*** DATA SHOWN Section Begins ***
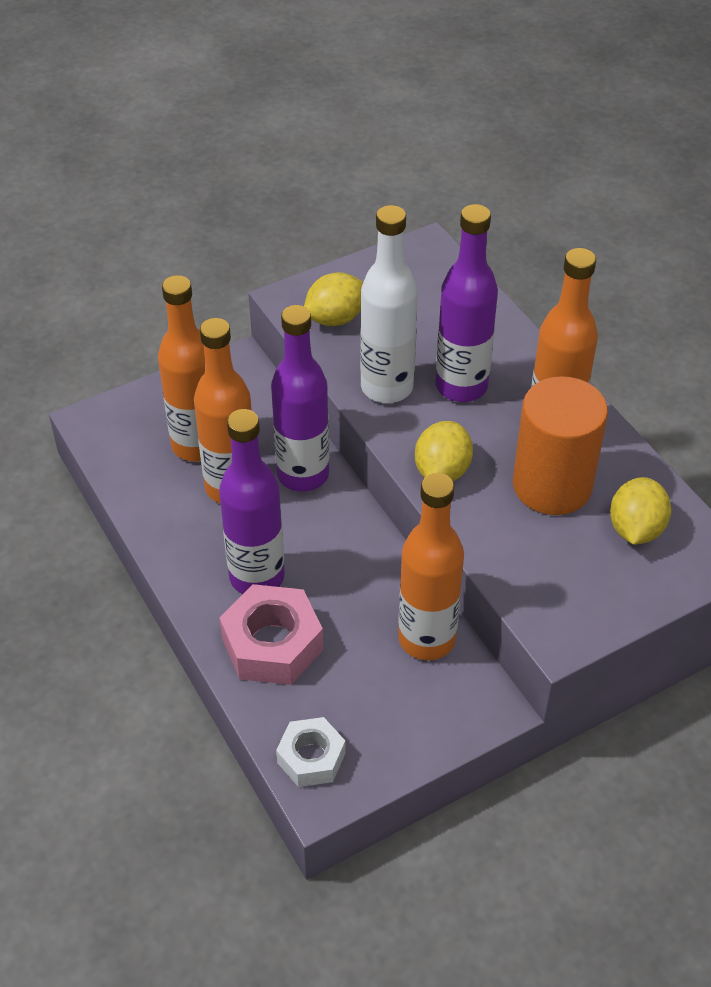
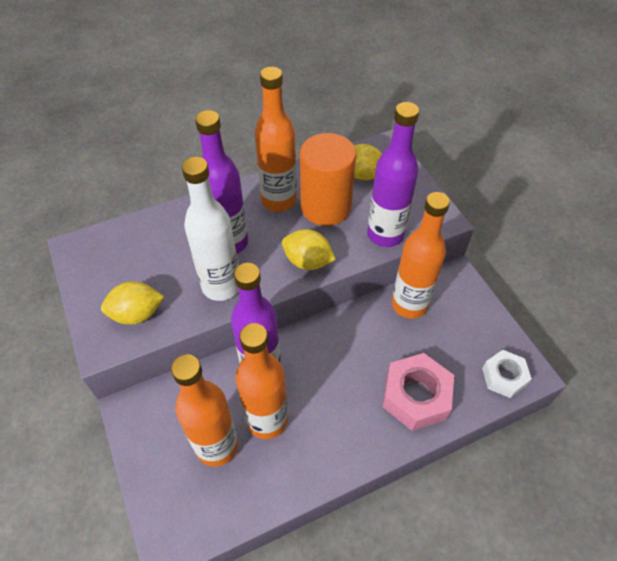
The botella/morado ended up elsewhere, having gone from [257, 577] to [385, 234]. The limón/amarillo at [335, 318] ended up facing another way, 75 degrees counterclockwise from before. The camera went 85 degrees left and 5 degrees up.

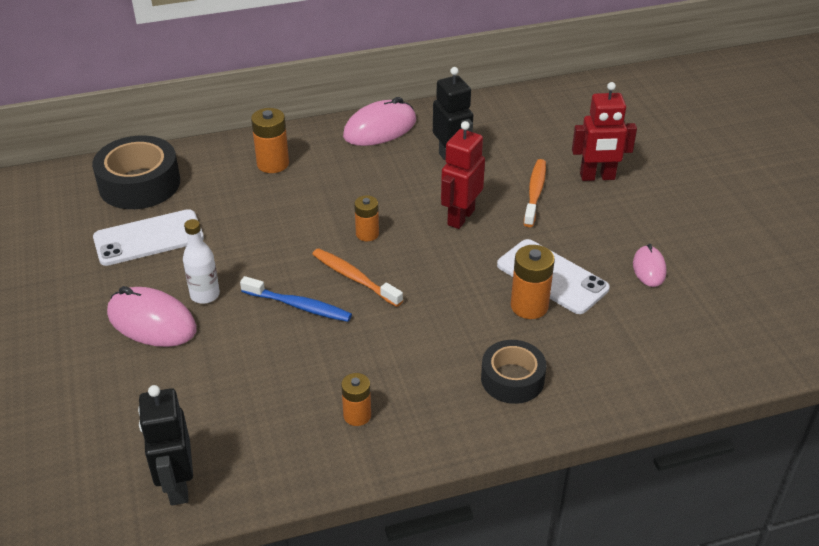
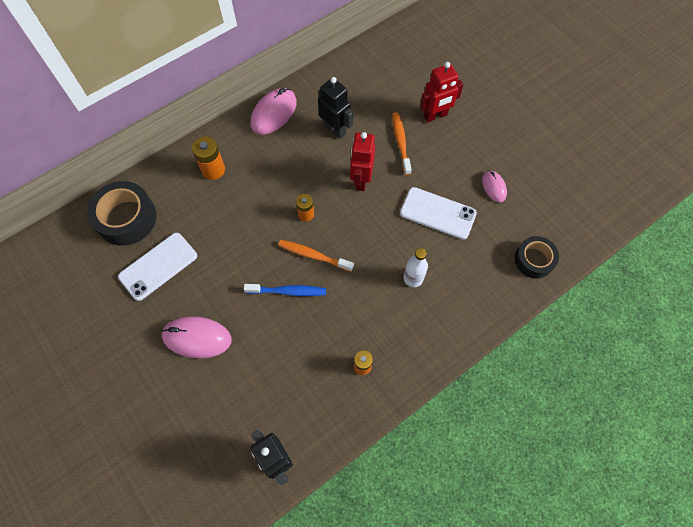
The botella/blanco ended up elsewhere, having gone from [205, 295] to [413, 278]. The cinta adhesiva/negro ended up elsewhere, having gone from [512, 379] to [534, 260]. The second view lost the pila/naranja at [529, 306]. The camera went 20 degrees left and 25 degrees up.

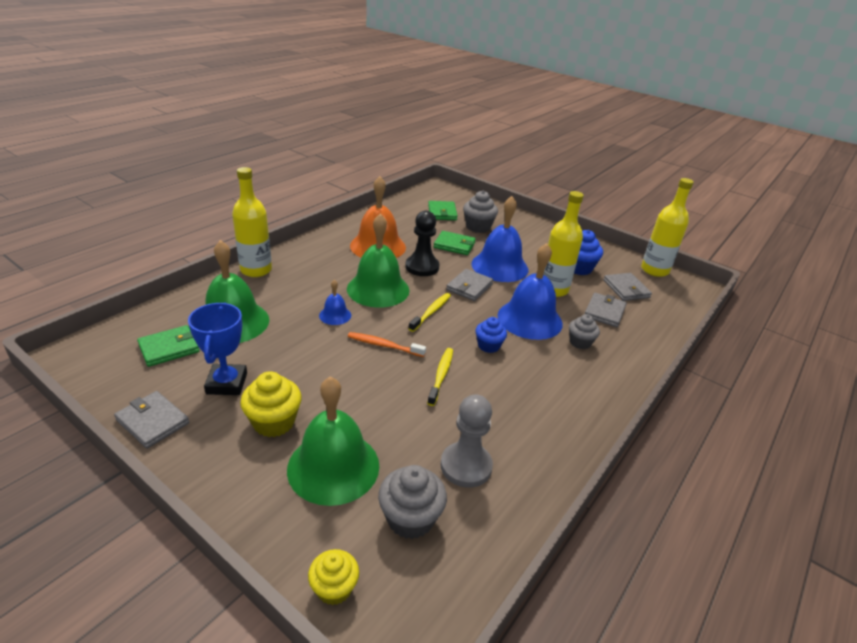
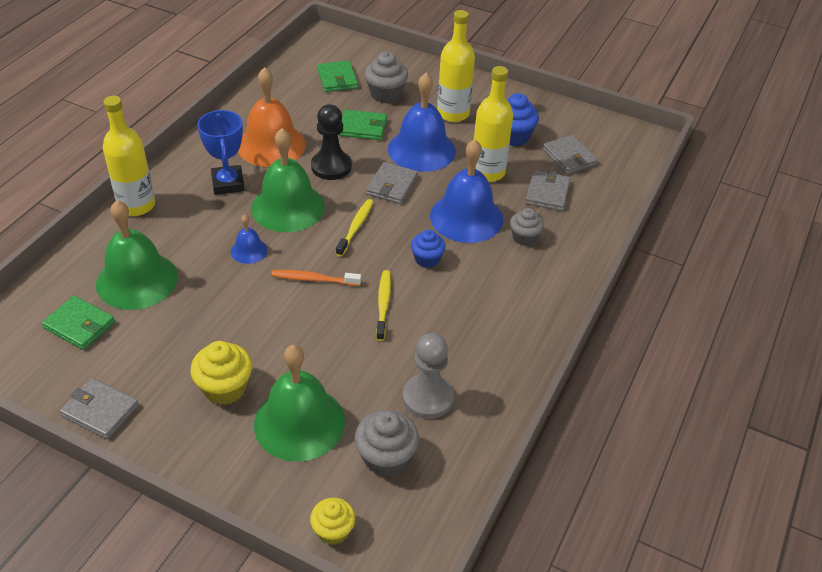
The cartera/verde at [169, 348] ended up facing another way, 75 degrees clockwise from before. The trofeo/azul ended up elsewhere, having gone from [227, 383] to [228, 183]. The botella/amarillo ended up elsewhere, having gone from [654, 270] to [453, 114]. The camera went 10 degrees left and 10 degrees up.

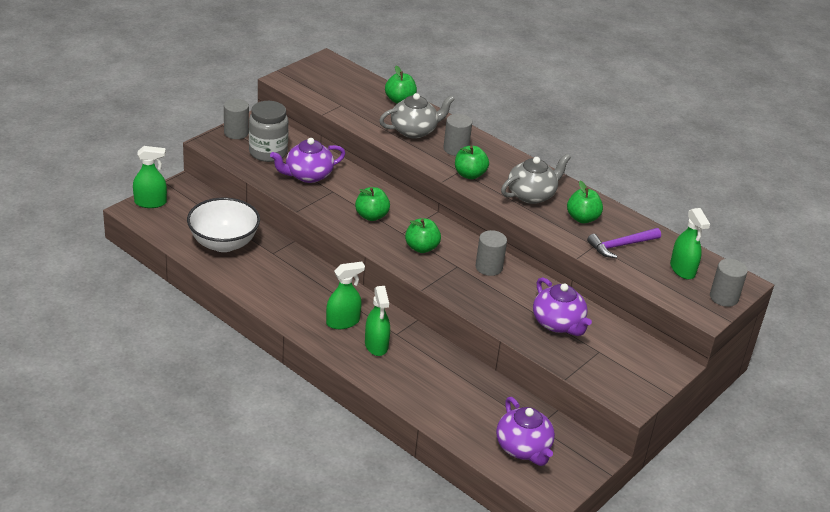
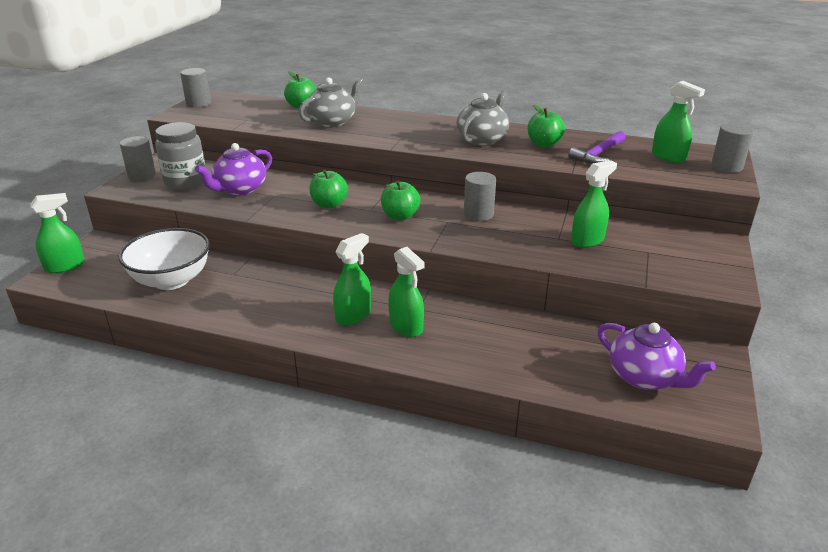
The cilindro/gris ended up elsewhere, having gone from [456, 149] to [198, 103]. The second view lost the manzana/verde at [469, 174]. Where the tetera/morado stood at [558, 324], the pulverizador/verde came to stand at [587, 240]. The camera went 20 degrees left and 5 degrees down.

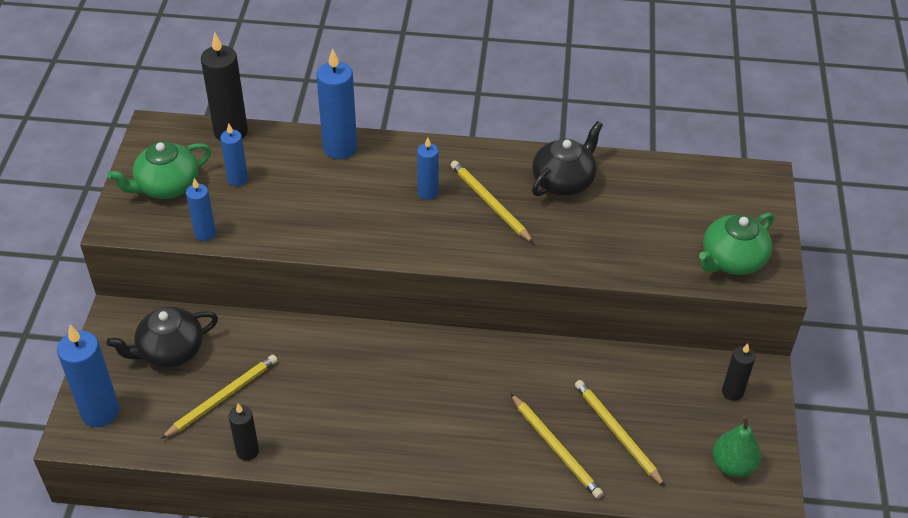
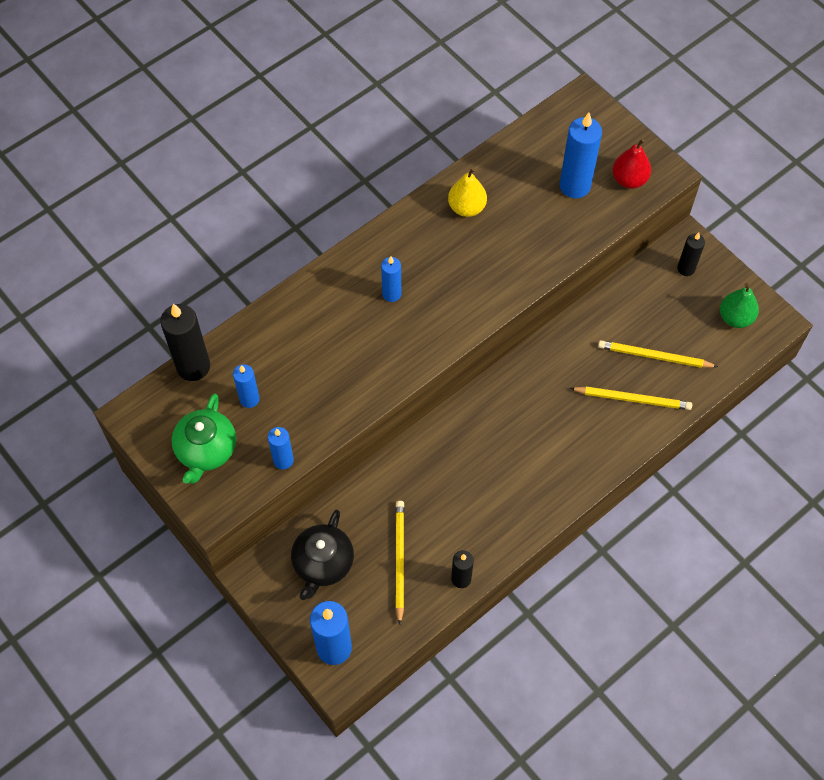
The vela/azul ended up elsewhere, having gone from [340, 148] to [575, 186]. The second view lost the lápiz/amarillo at [489, 203]. Where the tetera/negro stood at [564, 181], the pera/amarillo came to stand at [466, 208]. Where the tetera/verde stood at [732, 260], the pera/rojo came to stand at [629, 180]. The camera went 45 degrees left and 15 degrees up.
*** DATA SHOWN Section Ends ***
→ **EXERCISE PROMPT**:
The answer must repeat every line of the listing exactly and leave the pictures out.

→ **RESULT OF THE TASK**:
The botella/morado ended up elsewhere, having gone from [257, 577] to [385, 234]. The limón/amarillo at [335, 318] ended up facing another way, 75 degrees counterclockwise from before. The camera went 85 degrees left and 5 degrees up.

The botella/blanco ended up elsewhere, having gone from [205, 295] to [413, 278]. The cinta adhesiva/negro ended up elsewhere, having gone from [512, 379] to [534, 260]. The second view lost the pila/naranja at [529, 306]. The camera went 20 degrees left and 25 degrees up.

The cartera/verde at [169, 348] ended up facing another way, 75 degrees clockwise from before. The trofeo/azul ended up elsewhere, having gone from [227, 383] to [228, 183]. The botella/amarillo ended up elsewhere, having gone from [654, 270] to [453, 114]. The camera went 10 degrees left and 10 degrees up.

The cilindro/gris ended up elsewhere, having gone from [456, 149] to [198, 103]. The second view lost the manzana/verde at [469, 174]. Where the tetera/morado stood at [558, 324], the pulverizador/verde came to stand at [587, 240]. The camera went 20 degrees left and 5 degrees down.

The vela/azul ended up elsewhere, having gone from [340, 148] to [575, 186]. The second view lost the lápiz/amarillo at [489, 203]. Where the tetera/negro stood at [564, 181], the pera/amarillo came to stand at [466, 208]. Where the tetera/verde stood at [732, 260], the pera/rojo came to stand at [629, 180]. The camera went 45 degrees left and 15 degrees up.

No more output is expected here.